GIVEN RECORDS Block Start

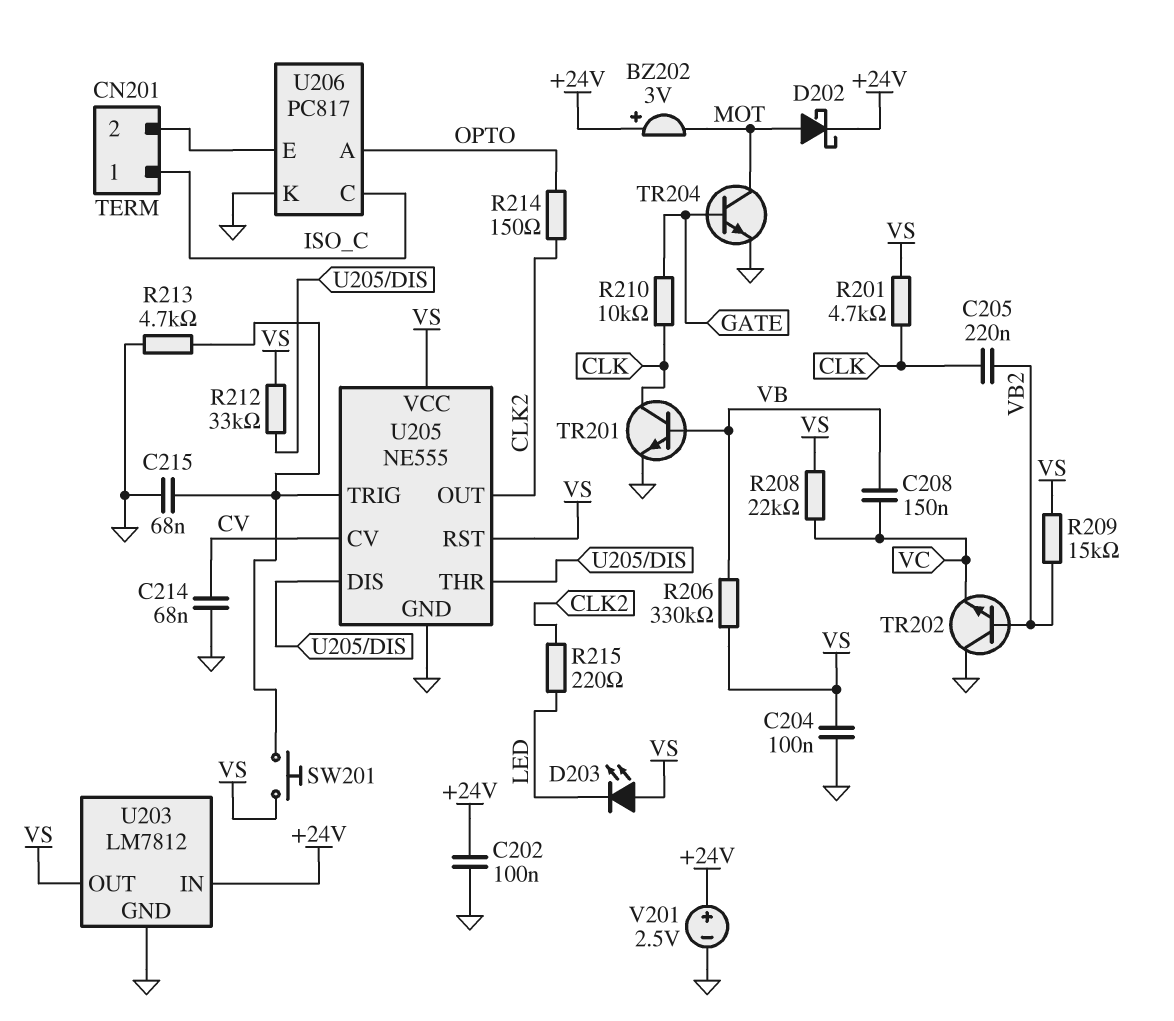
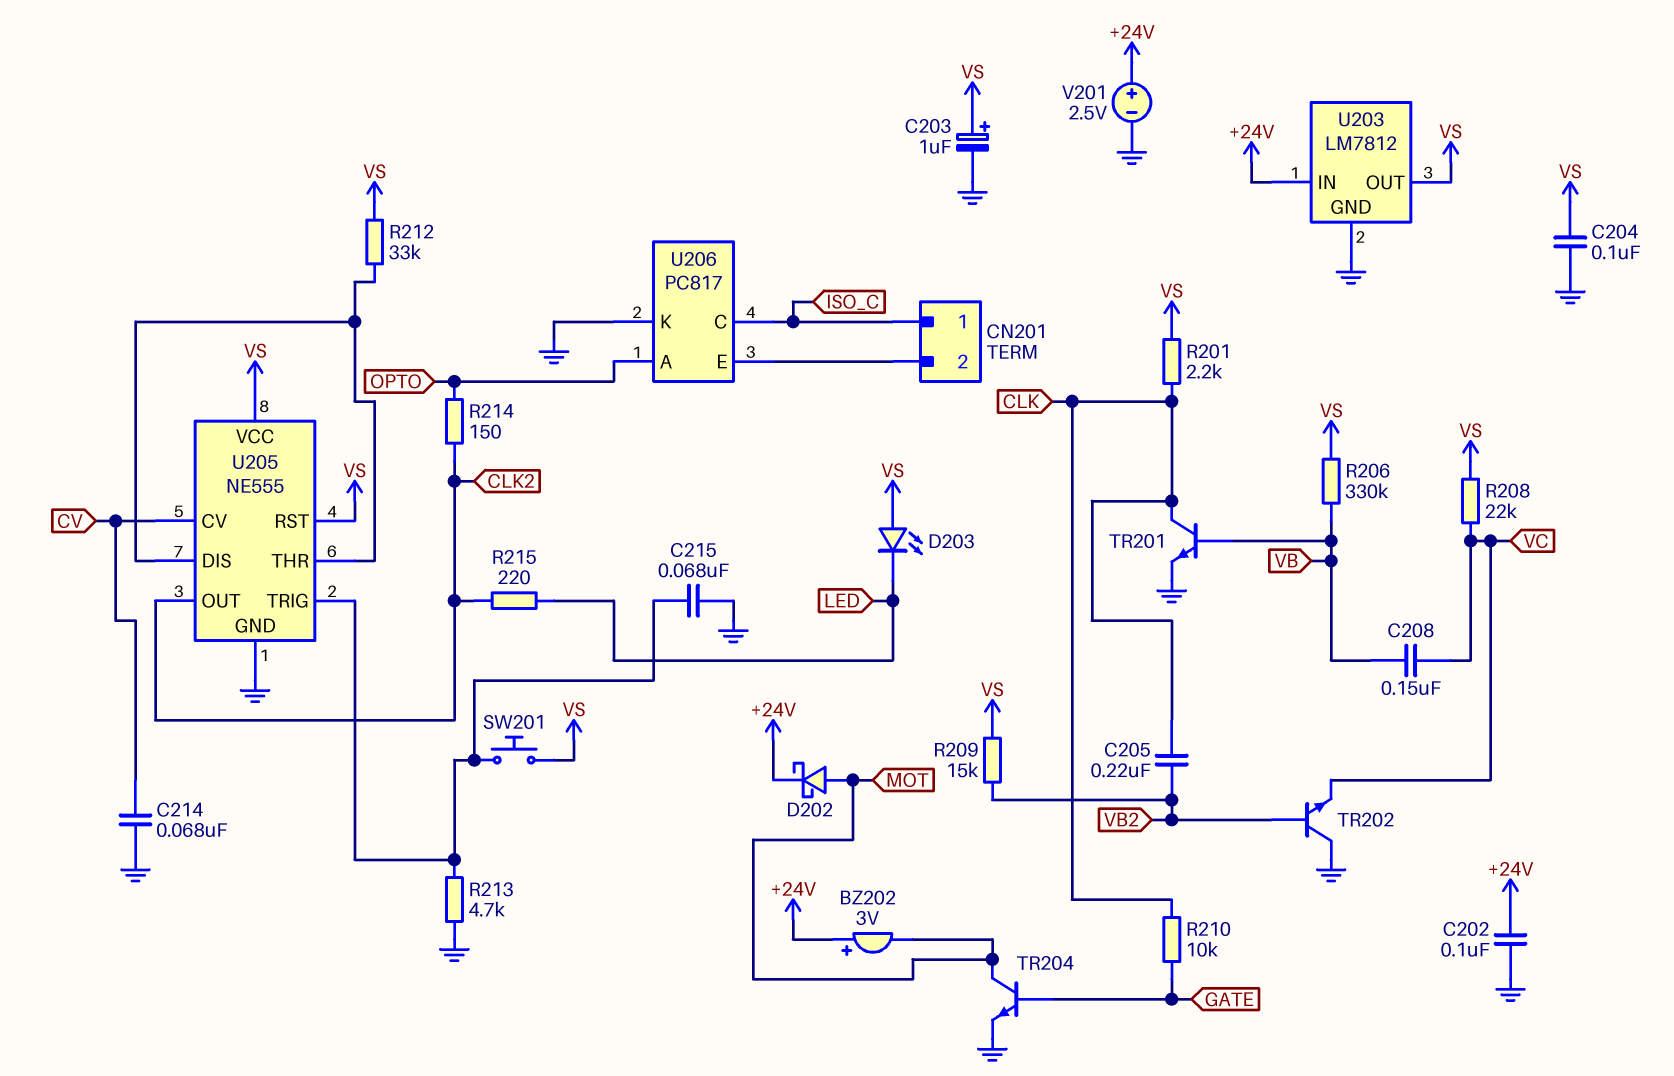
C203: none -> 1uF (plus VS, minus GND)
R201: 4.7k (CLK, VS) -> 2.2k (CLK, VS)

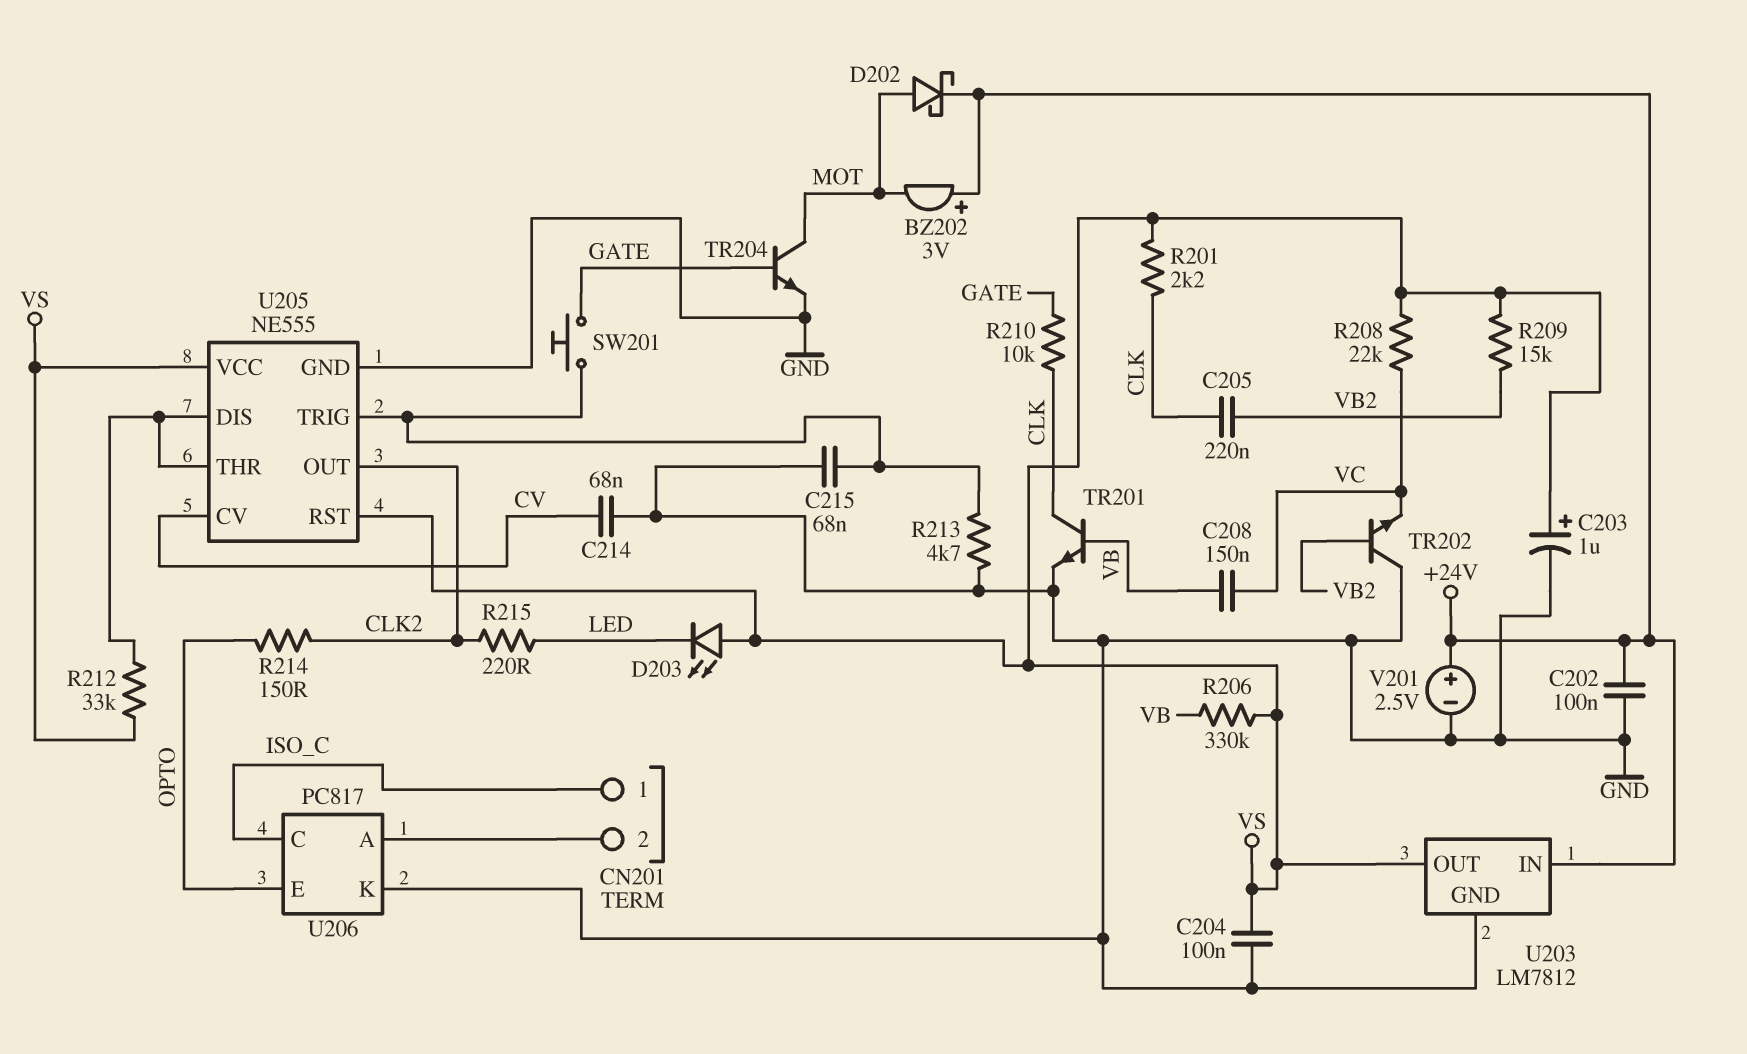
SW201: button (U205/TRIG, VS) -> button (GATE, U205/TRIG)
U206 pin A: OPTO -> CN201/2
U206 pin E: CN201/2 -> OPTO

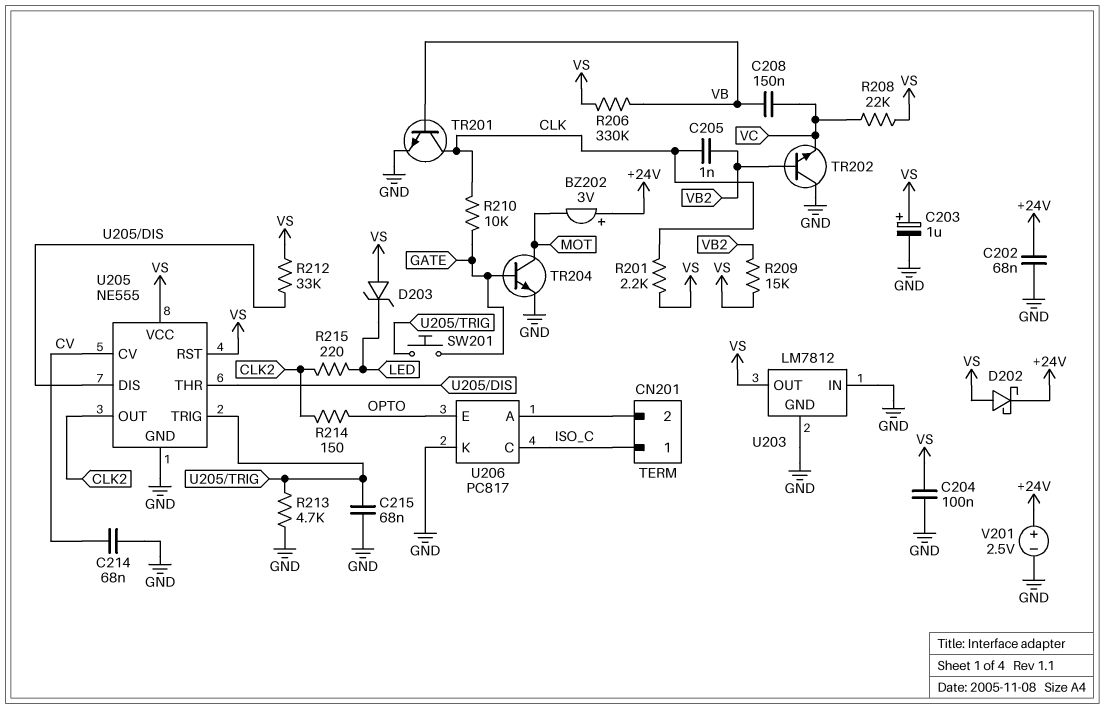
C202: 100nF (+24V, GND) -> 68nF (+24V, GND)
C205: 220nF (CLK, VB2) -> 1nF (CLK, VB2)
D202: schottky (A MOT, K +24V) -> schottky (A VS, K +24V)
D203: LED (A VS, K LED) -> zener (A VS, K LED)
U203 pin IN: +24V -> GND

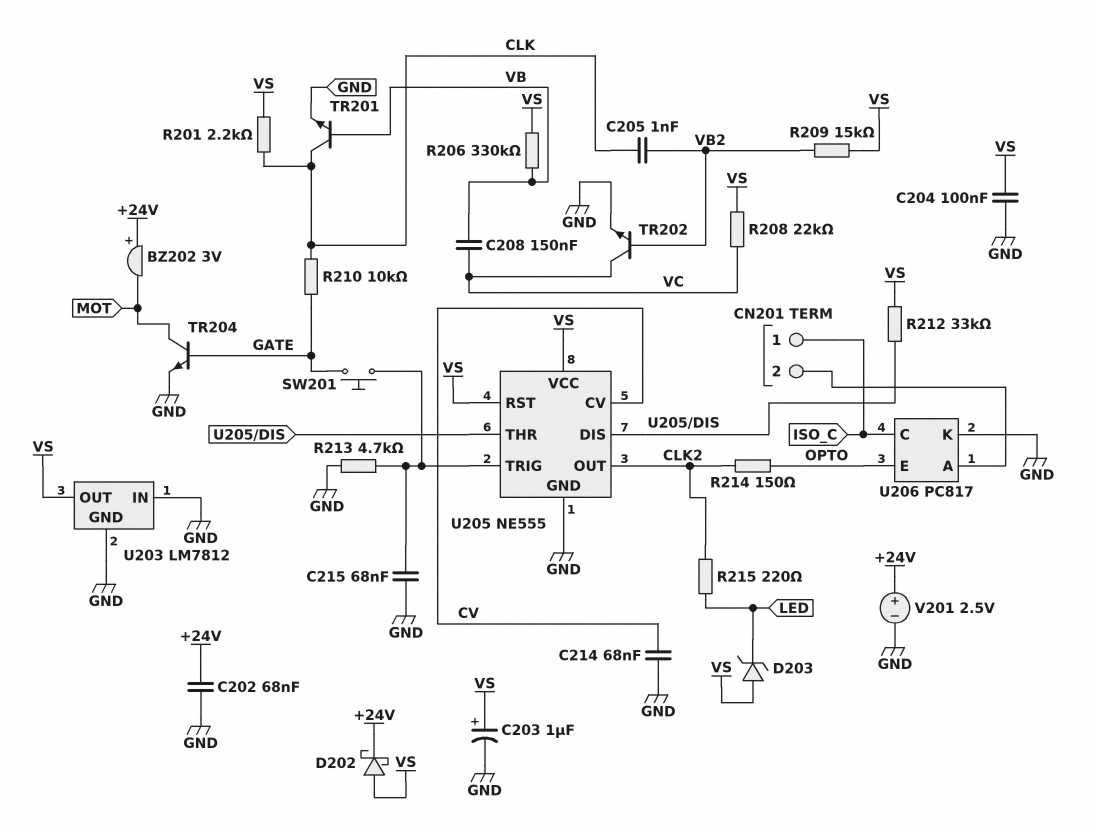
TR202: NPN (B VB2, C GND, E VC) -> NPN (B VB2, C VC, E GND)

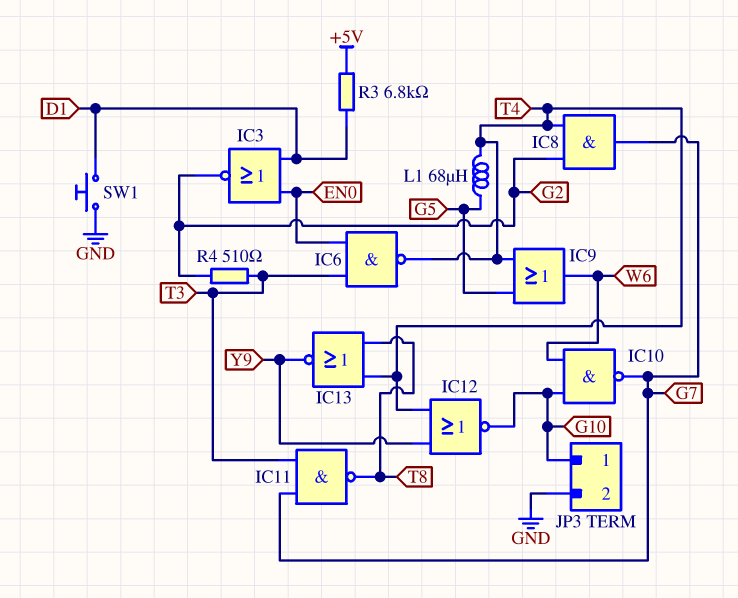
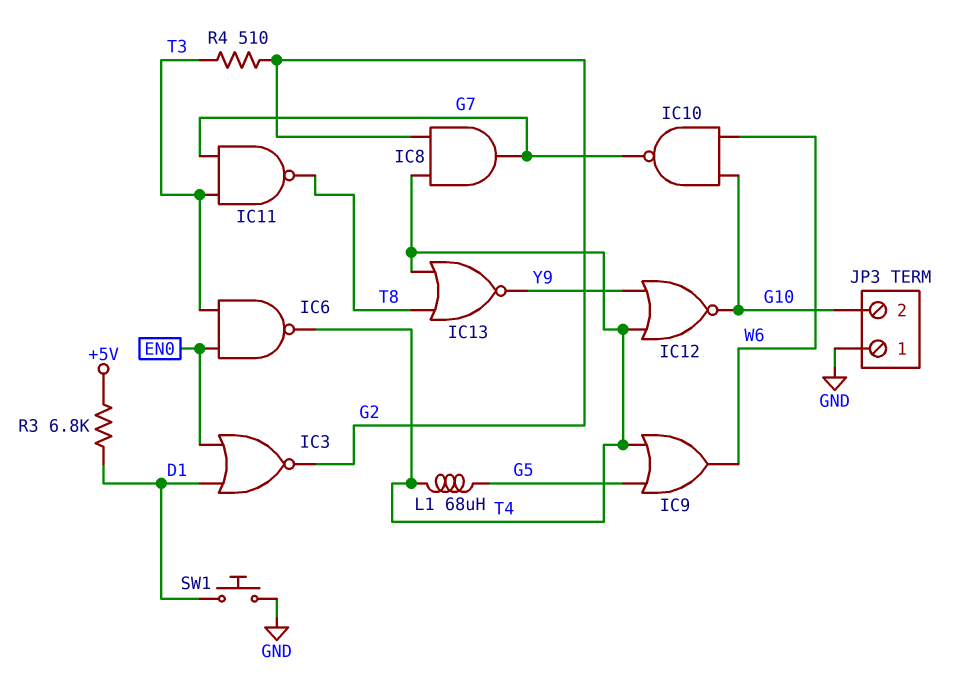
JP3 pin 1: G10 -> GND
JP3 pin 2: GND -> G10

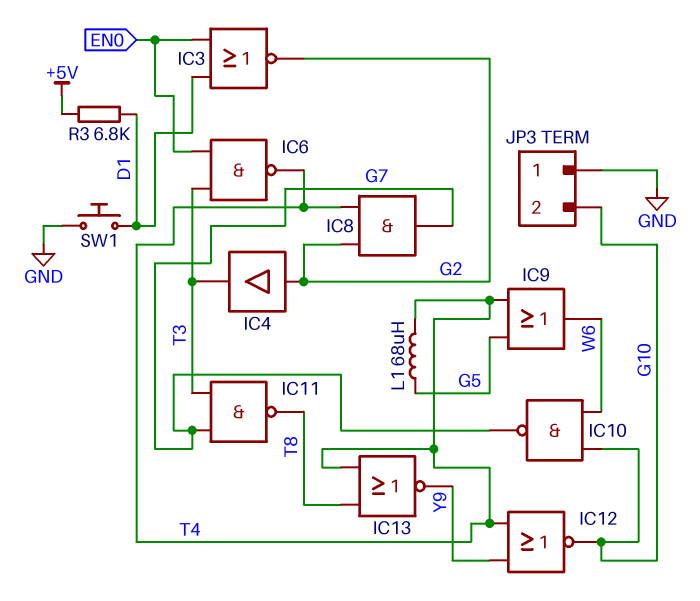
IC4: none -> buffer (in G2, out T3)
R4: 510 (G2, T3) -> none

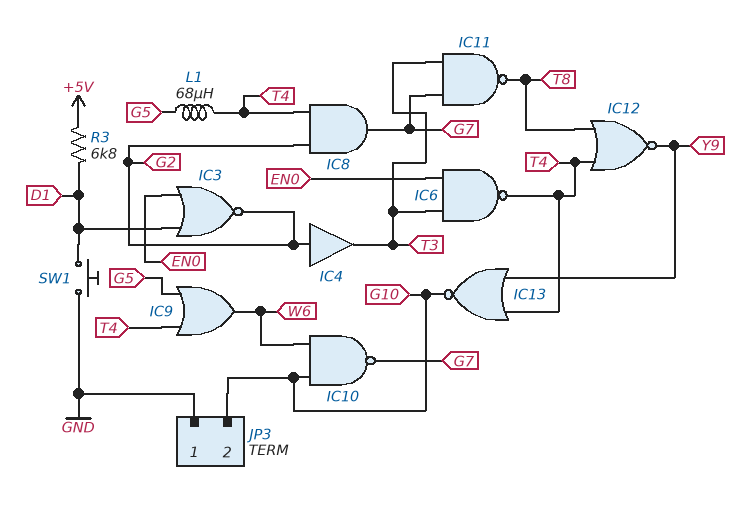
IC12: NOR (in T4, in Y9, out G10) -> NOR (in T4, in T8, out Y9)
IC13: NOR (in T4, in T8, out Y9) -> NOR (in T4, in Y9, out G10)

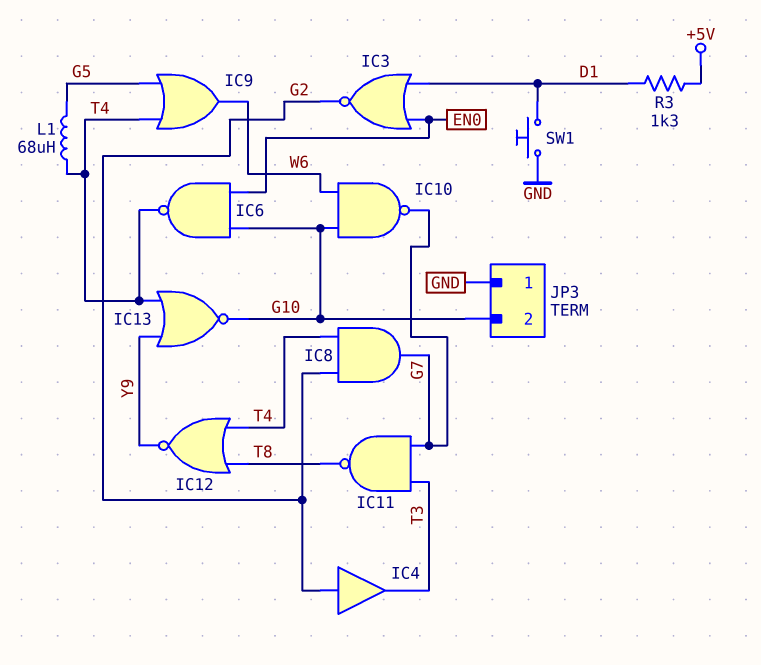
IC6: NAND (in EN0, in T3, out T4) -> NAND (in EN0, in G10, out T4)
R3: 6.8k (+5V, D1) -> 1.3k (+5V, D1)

GIVEN RECORDS Block End

• EXERCISE DESCRIPTION
Nothing but the lines from the one containing "TR202: NPN (B" through the final line of the records, both included and copied exactly, should appear in the answer; pictures stay out.

• SOLUTION TO THIS TASK
TR202: NPN (B VB2, C GND, E VC) -> NPN (B VB2, C VC, E GND)

JP3 pin 1: G10 -> GND
JP3 pin 2: GND -> G10

IC4: none -> buffer (in G2, out T3)
R4: 510 (G2, T3) -> none

IC12: NOR (in T4, in Y9, out G10) -> NOR (in T4, in T8, out Y9)
IC13: NOR (in T4, in T8, out Y9) -> NOR (in T4, in Y9, out G10)

IC6: NAND (in EN0, in T3, out T4) -> NAND (in EN0, in G10, out T4)
R3: 6.8k (+5V, D1) -> 1.3k (+5V, D1)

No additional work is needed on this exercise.